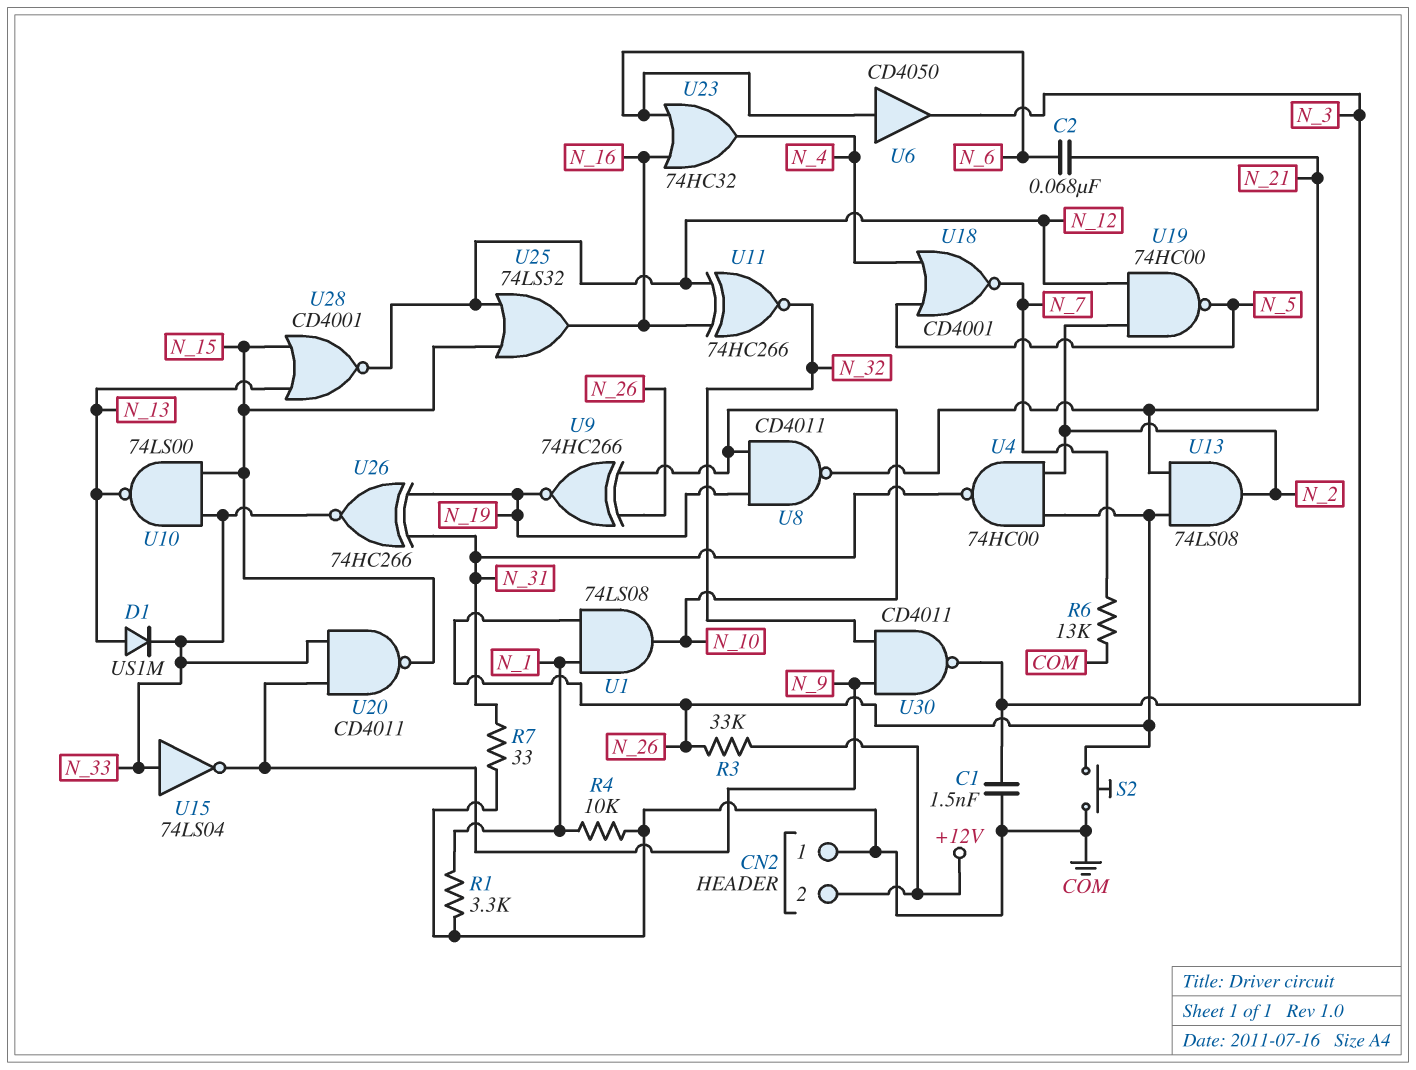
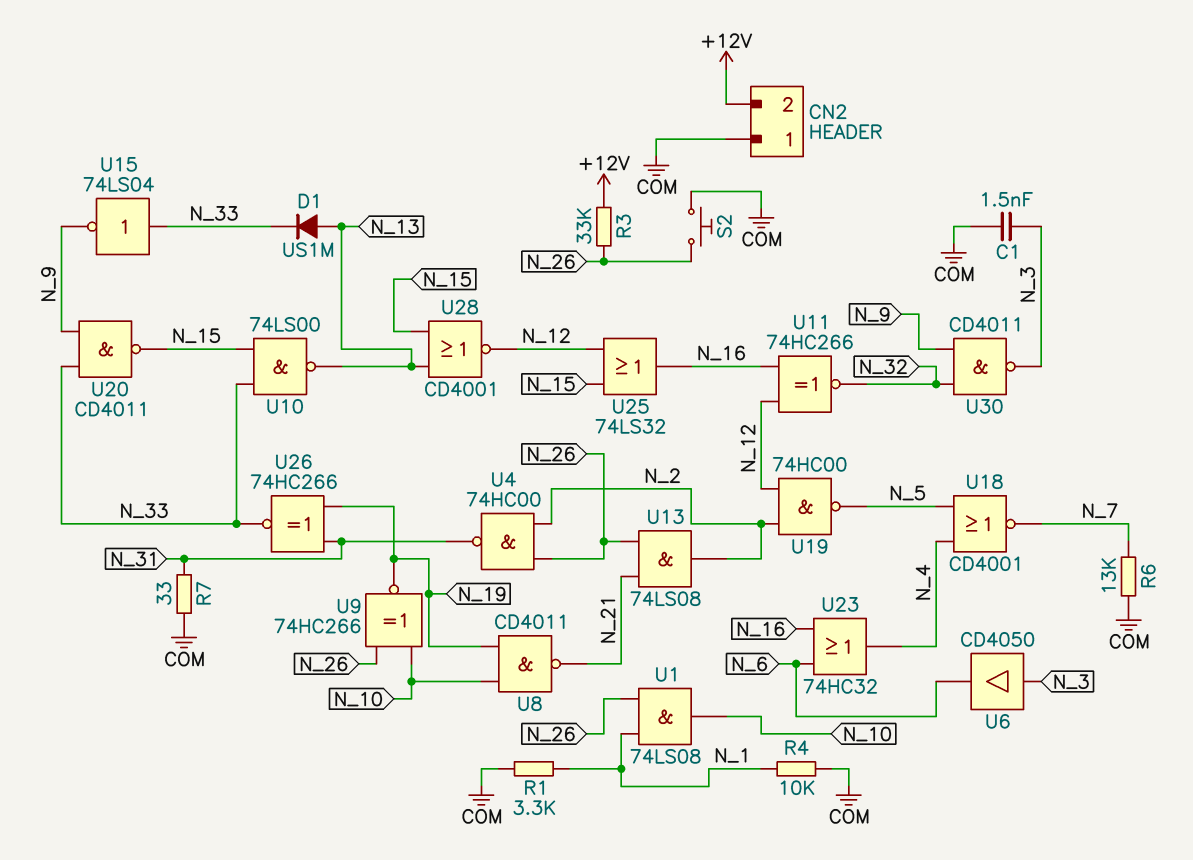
C2: 68nF (N_6, N_21) -> none
U6: buffer CD4050 (in N_6, out N_3) -> buffer CD4050 (in N_3, out N_6)

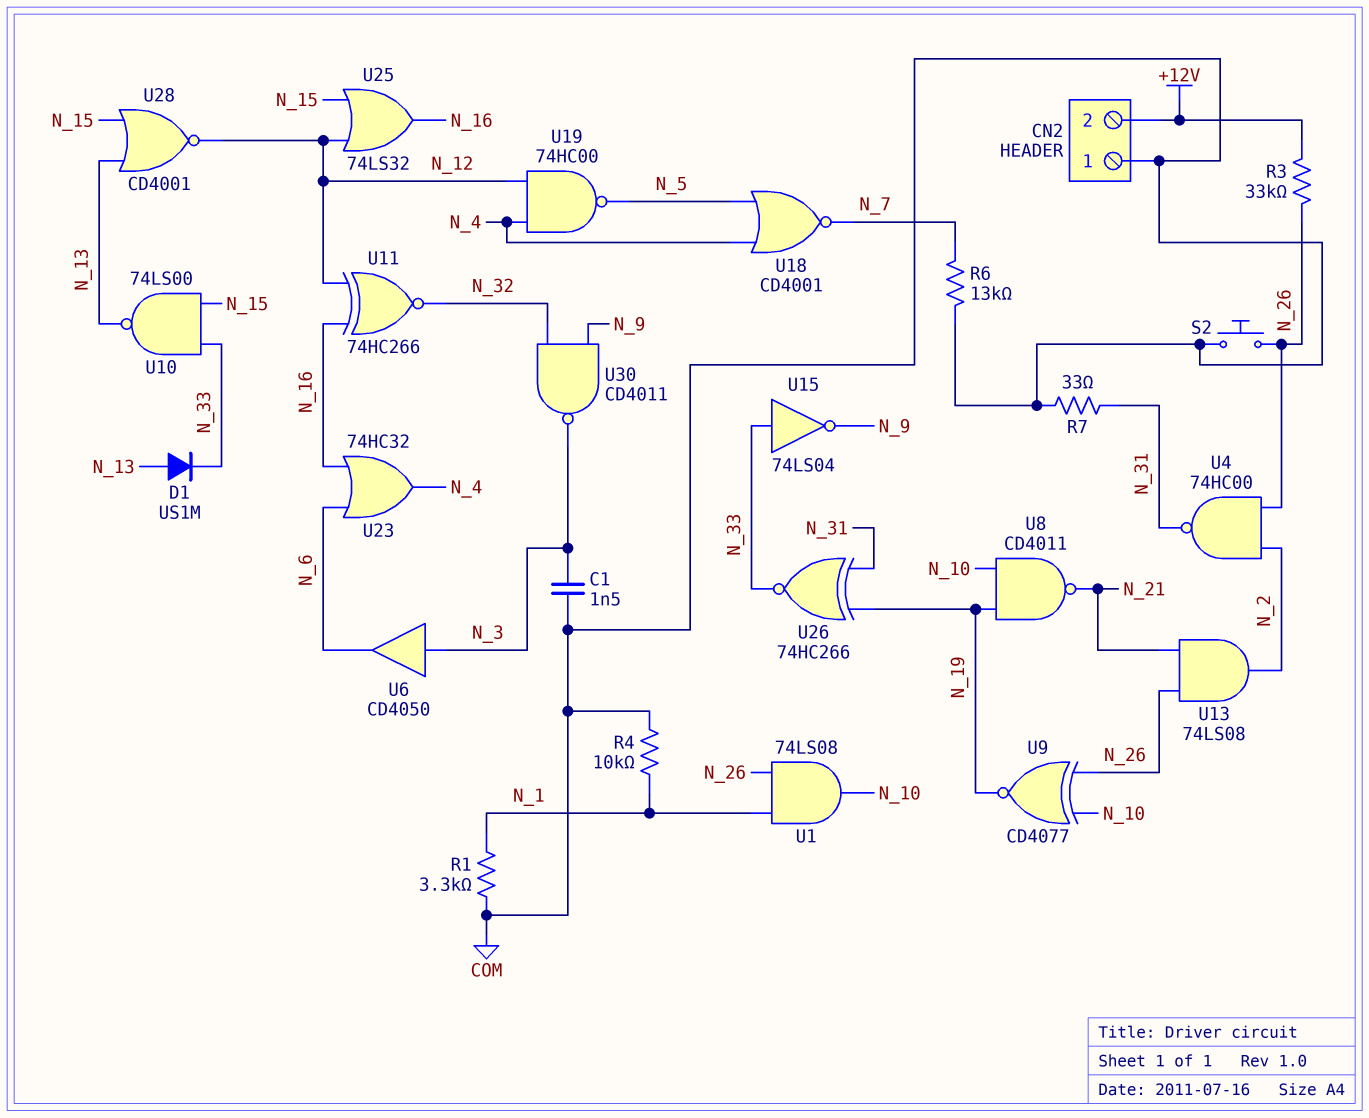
U9: XNOR 74HC266 (in N_10, in N_26, out N_19) -> XNOR CD4077 (in N_10, in N_26, out N_19)
U19: NAND 74HC00 (in N_2, in N_12, out N_5) -> NAND 74HC00 (in N_4, in N_12, out N_5)
U20: NAND CD4011 (in N_9, in N_33, out N_15) -> none

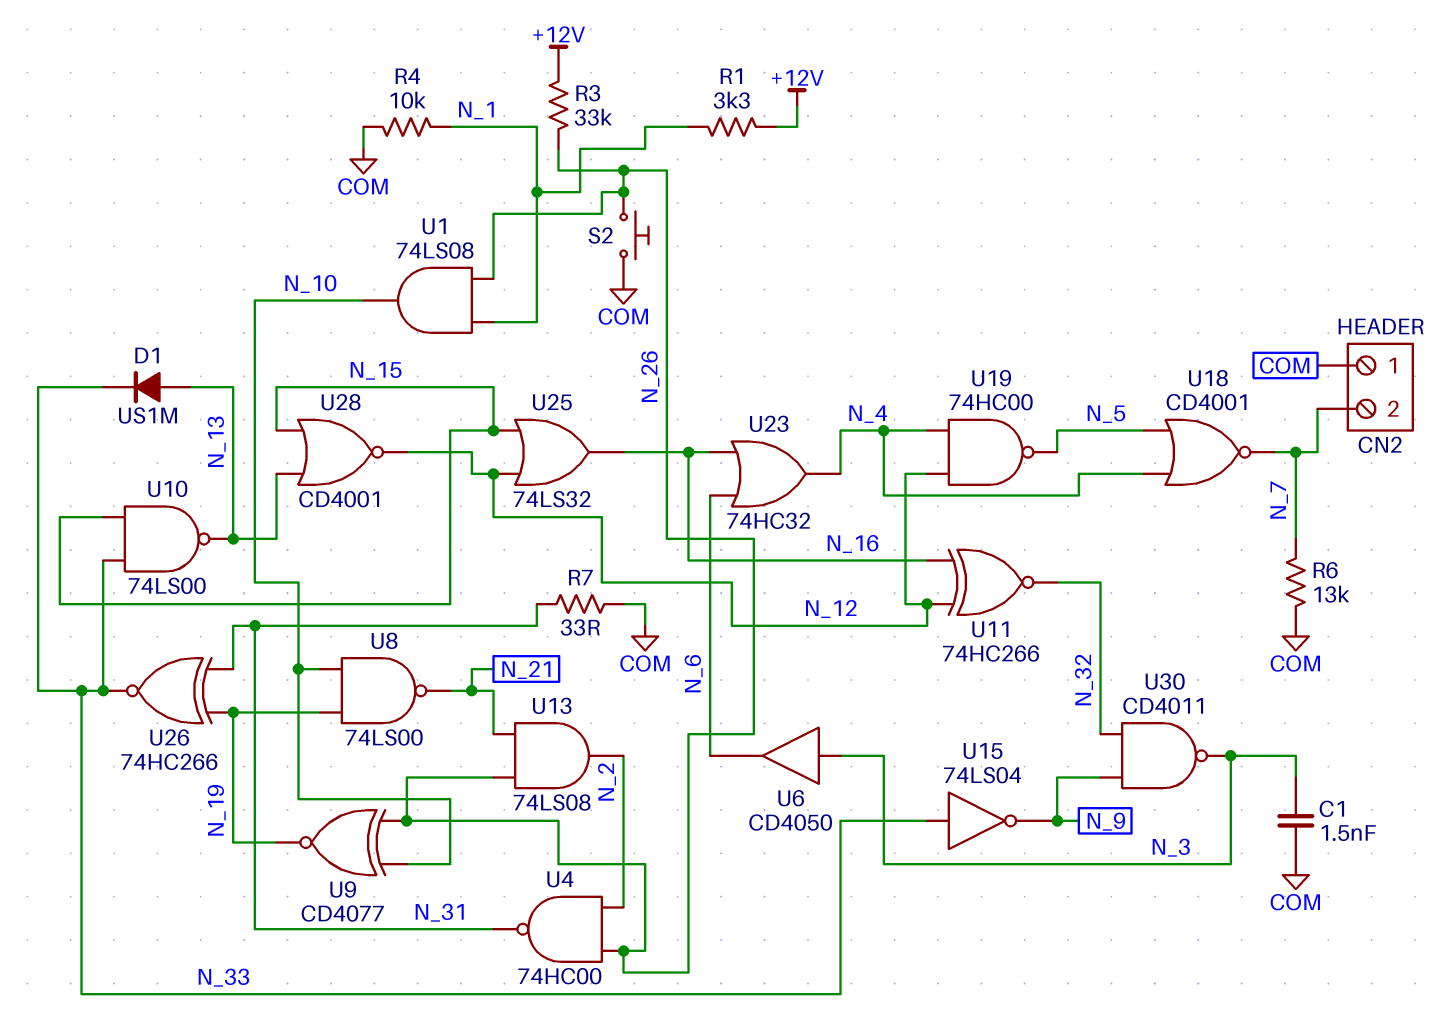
CN2 pin 2: +12V -> N_7
R1: 3.3k (COM, N_1) -> 3.3k (+12V, N_1)
U8: NAND CD4011 (in N_10, in N_19, out N_21) -> NAND 74LS00 (in N_10, in N_19, out N_21)

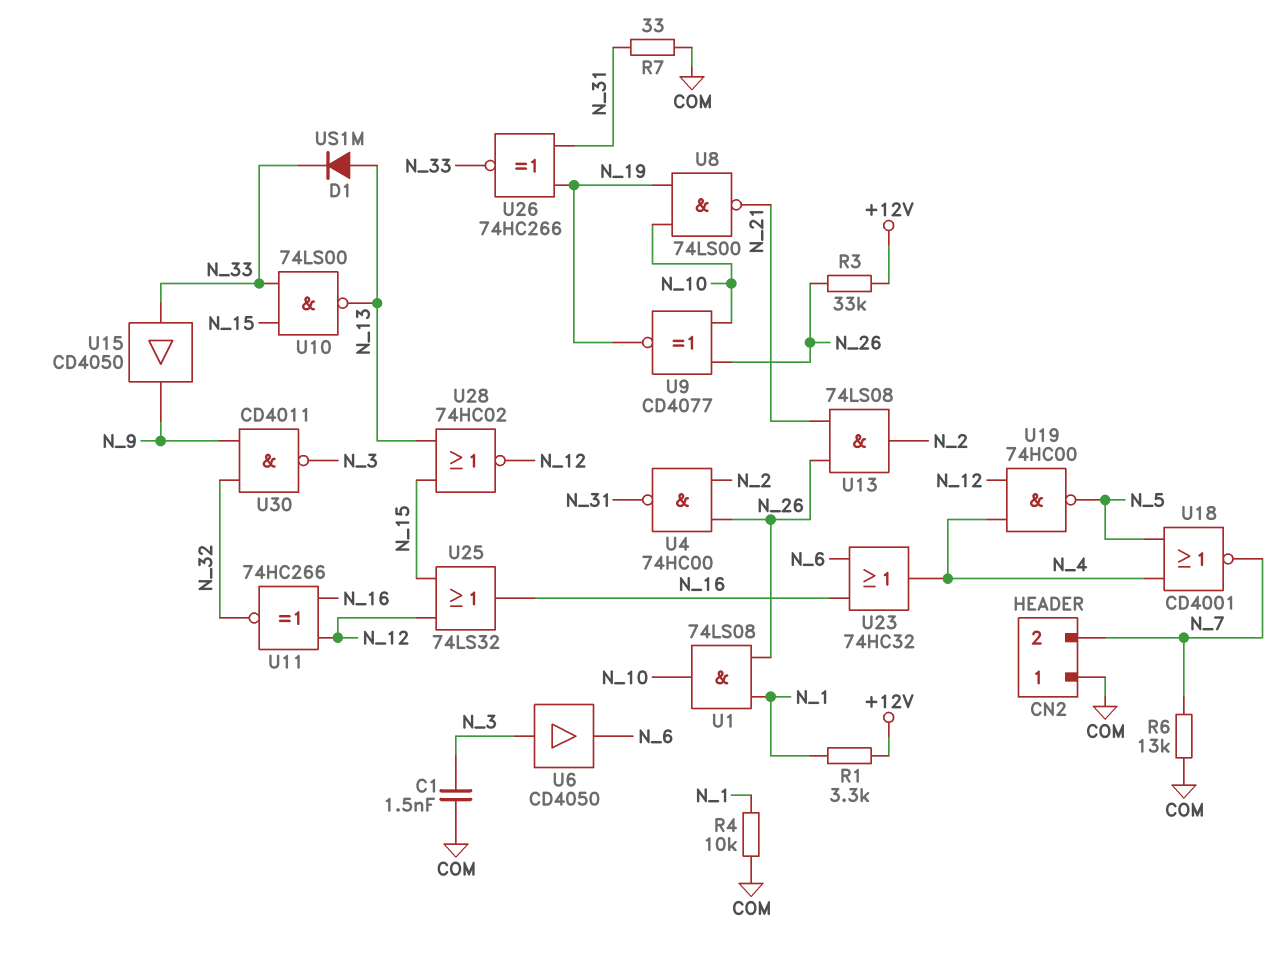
S2: button (COM, N_26) -> none
U15: NOT 74LS04 (in N_33, out N_9) -> buffer CD4050 (in N_33, out N_9)
U28: NOR CD4001 (in N_13, in N_15, out N_12) -> NOR 74HC02 (in N_13, in N_15, out N_12)

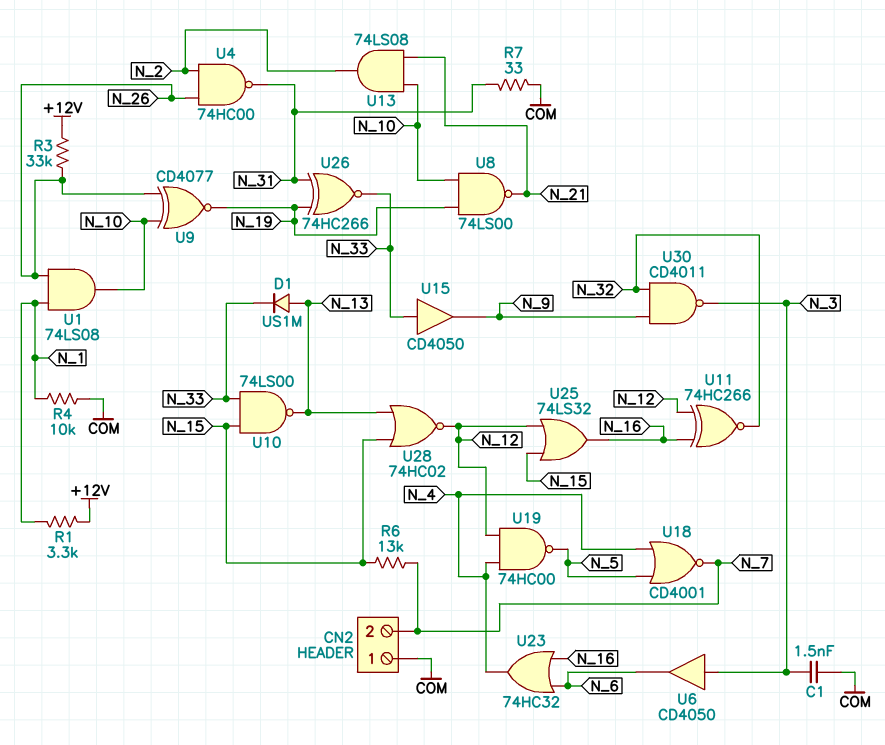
R6: 13k (COM, N_7) -> 13k (N_7, N_15)
U13: AND 74LS08 (in N_21, in N_26, out N_2) -> AND 74LS08 (in N_10, in N_21, out N_2)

Problem to solve:
Write out the material above without changing a word, and skip any picture.

Task response:
C2: 68nF (N_6, N_21) -> none
U6: buffer CD4050 (in N_6, out N_3) -> buffer CD4050 (in N_3, out N_6)

U9: XNOR 74HC266 (in N_10, in N_26, out N_19) -> XNOR CD4077 (in N_10, in N_26, out N_19)
U19: NAND 74HC00 (in N_2, in N_12, out N_5) -> NAND 74HC00 (in N_4, in N_12, out N_5)
U20: NAND CD4011 (in N_9, in N_33, out N_15) -> none

CN2 pin 2: +12V -> N_7
R1: 3.3k (COM, N_1) -> 3.3k (+12V, N_1)
U8: NAND CD4011 (in N_10, in N_19, out N_21) -> NAND 74LS00 (in N_10, in N_19, out N_21)

S2: button (COM, N_26) -> none
U15: NOT 74LS04 (in N_33, out N_9) -> buffer CD4050 (in N_33, out N_9)
U28: NOR CD4001 (in N_13, in N_15, out N_12) -> NOR 74HC02 (in N_13, in N_15, out N_12)

R6: 13k (COM, N_7) -> 13k (N_7, N_15)
U13: AND 74LS08 (in N_21, in N_26, out N_2) -> AND 74LS08 (in N_10, in N_21, out N_2)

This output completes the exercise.